● EXERCISE AIM
Restate exactly the lines that run from the start of the records below to the line containing "pink brick D5:E5", counting both ends, and nothing else; pictures stay out.

Scene comparison data:
┌──
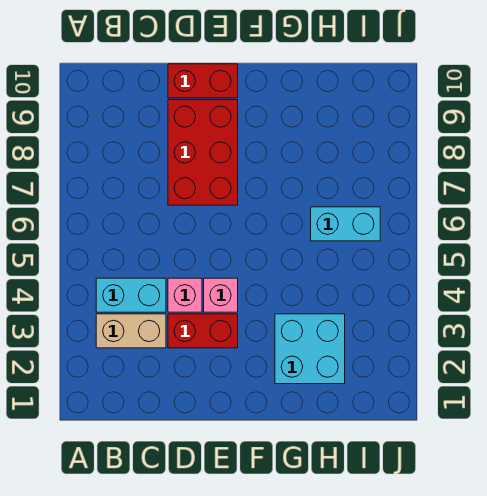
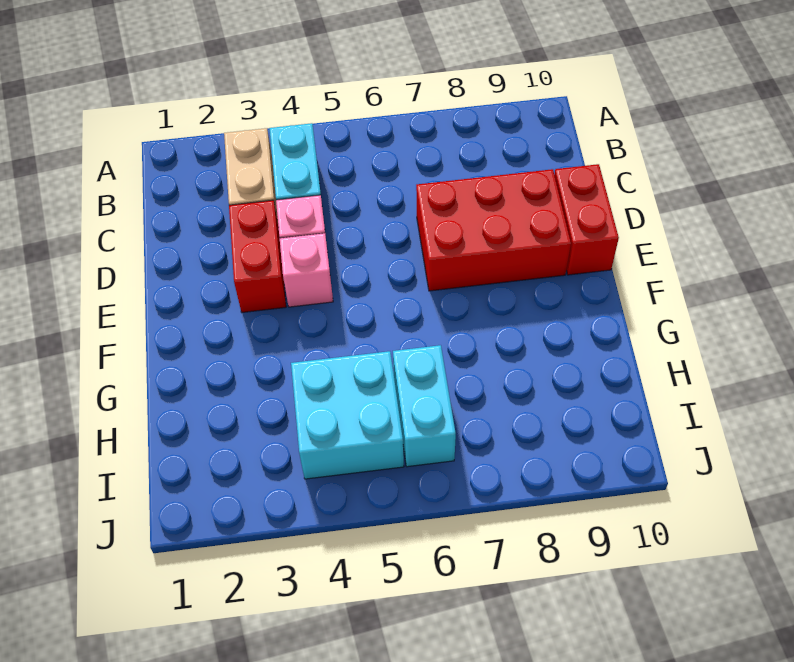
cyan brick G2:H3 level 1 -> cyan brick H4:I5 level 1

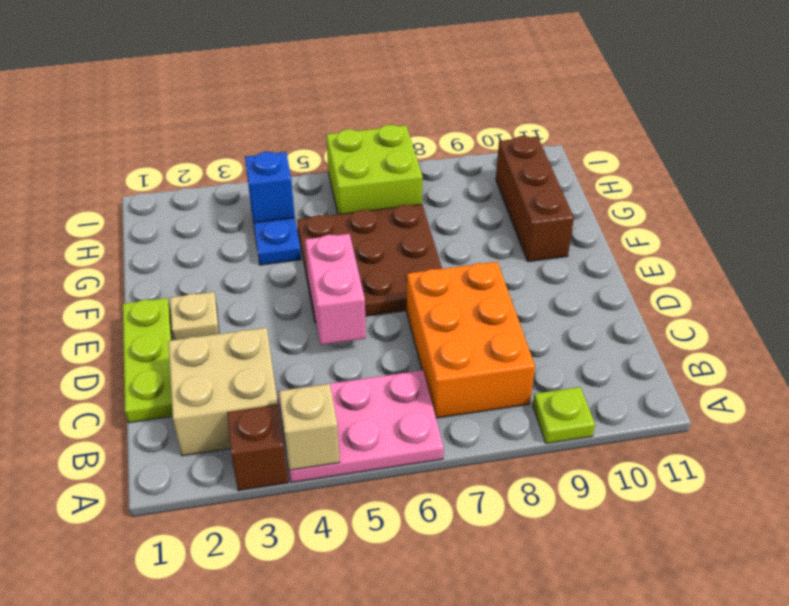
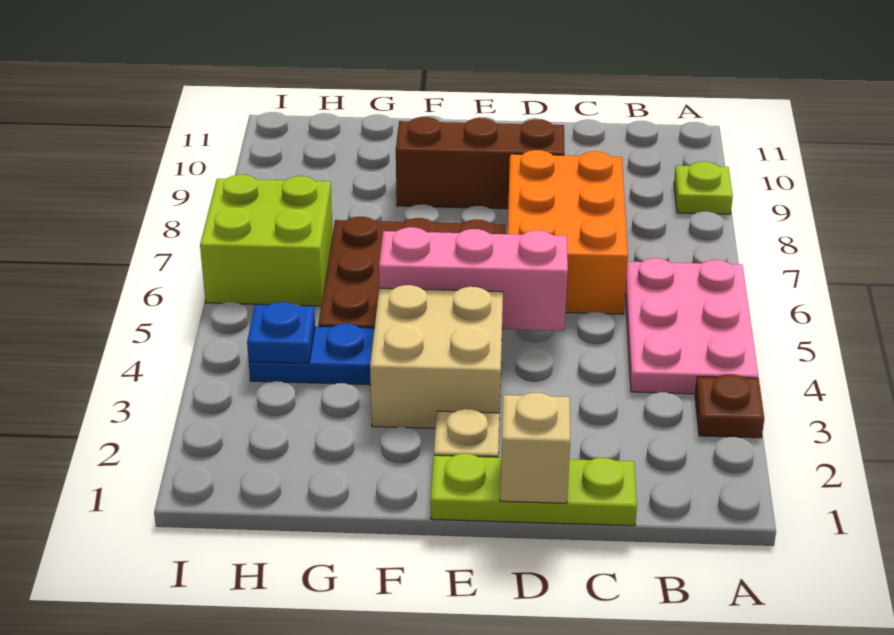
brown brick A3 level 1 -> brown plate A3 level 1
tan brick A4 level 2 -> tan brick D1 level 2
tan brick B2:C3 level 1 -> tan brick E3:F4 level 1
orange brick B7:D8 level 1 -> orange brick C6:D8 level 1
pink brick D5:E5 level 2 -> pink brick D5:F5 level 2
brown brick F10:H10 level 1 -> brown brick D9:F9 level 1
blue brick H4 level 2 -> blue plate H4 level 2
└──
● ANSWER TO THIS PROBLEM
cyan brick G2:H3 level 1 -> cyan brick H4:I5 level 1

brown brick A3 level 1 -> brown plate A3 level 1
tan brick A4 level 2 -> tan brick D1 level 2
tan brick B2:C3 level 1 -> tan brick E3:F4 level 1
orange brick B7:D8 level 1 -> orange brick C6:D8 level 1
pink brick D5:E5 level 2 -> pink brick D5:F5 level 2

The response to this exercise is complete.